§ What the exercise asks: First find the line with "bobine [jaune] [236, 99, 55, 46]" in the entries below, then set down exactly every line through the line with "robot [blanc] [470, 271, 47, 73]", that line included.

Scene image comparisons

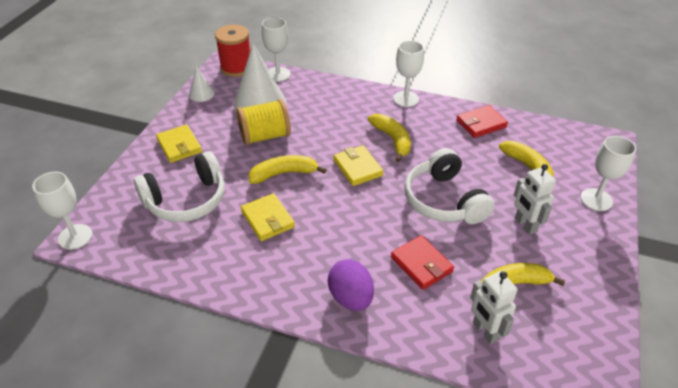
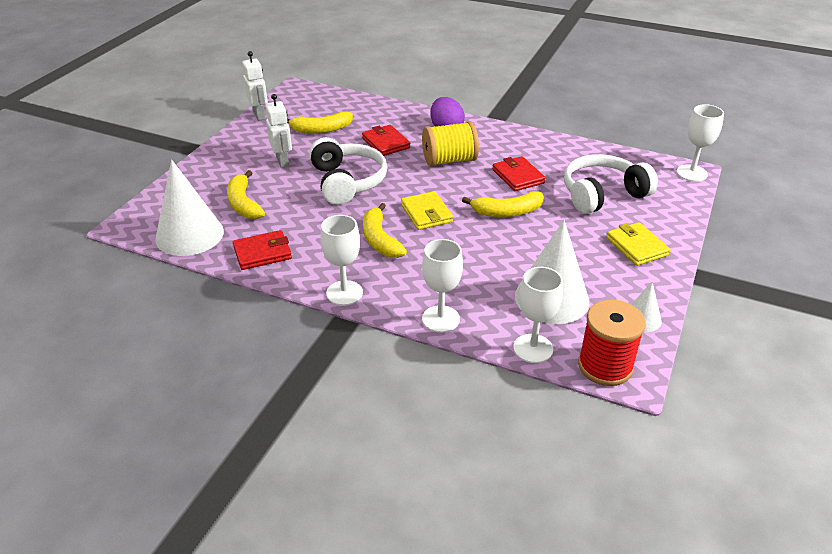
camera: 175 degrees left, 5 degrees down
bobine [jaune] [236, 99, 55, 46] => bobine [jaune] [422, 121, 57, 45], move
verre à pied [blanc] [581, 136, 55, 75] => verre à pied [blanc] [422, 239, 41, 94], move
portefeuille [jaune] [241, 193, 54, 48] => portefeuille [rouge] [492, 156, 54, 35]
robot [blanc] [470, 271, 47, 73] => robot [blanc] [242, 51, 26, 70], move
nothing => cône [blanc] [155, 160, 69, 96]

§ Exercise result:
bobine [jaune] [236, 99, 55, 46] => bobine [jaune] [422, 121, 57, 45], move
verre à pied [blanc] [581, 136, 55, 75] => verre à pied [blanc] [422, 239, 41, 94], move
portefeuille [jaune] [241, 193, 54, 48] => portefeuille [rouge] [492, 156, 54, 35]
robot [blanc] [470, 271, 47, 73] => robot [blanc] [242, 51, 26, 70], move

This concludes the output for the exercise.